▶ _TASK TO CARRY OUT_
The full listing, returned exactly and free of pictures, is the expected answer.
::::::
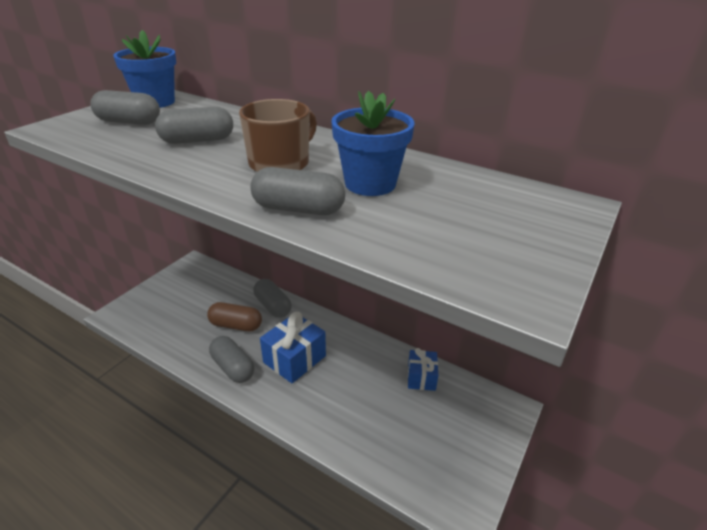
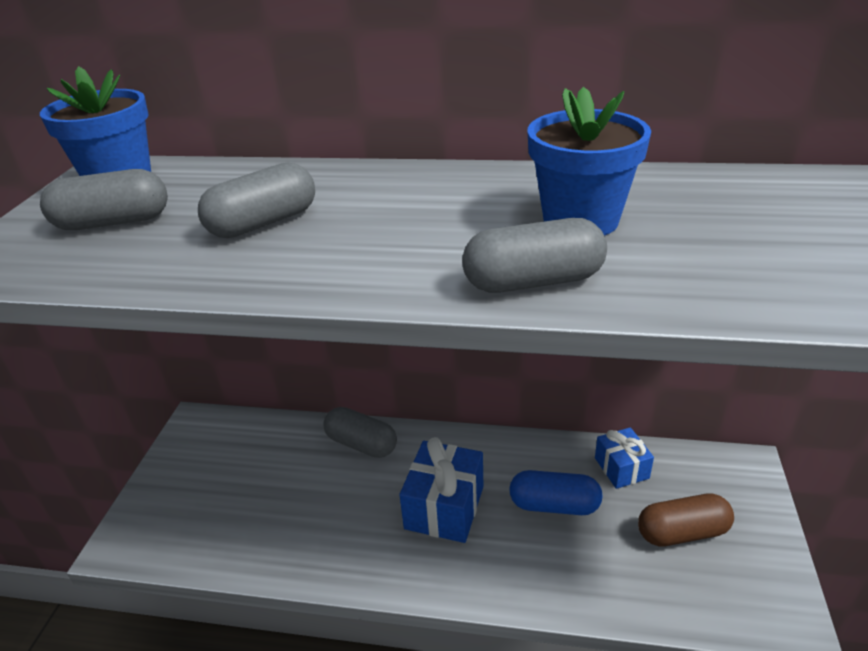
camera: 20 degrees left, 0 degrees up
(233, 367) = (366, 554): grey capsule -> none
(236, 325) = (327, 491): brown capsule -> brown capsule (682, 532)
(280, 163) = (428, 224): brown mug -> none
(361, 383) = (554, 505): none -> blue capsule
::::::
▶ _REPLY_
camera: 20 degrees left, 0 degrees up
(233, 367) = (366, 554): grey capsule -> none
(236, 325) = (327, 491): brown capsule -> brown capsule (682, 532)
(280, 163) = (428, 224): brown mug -> none
(361, 383) = (554, 505): none -> blue capsule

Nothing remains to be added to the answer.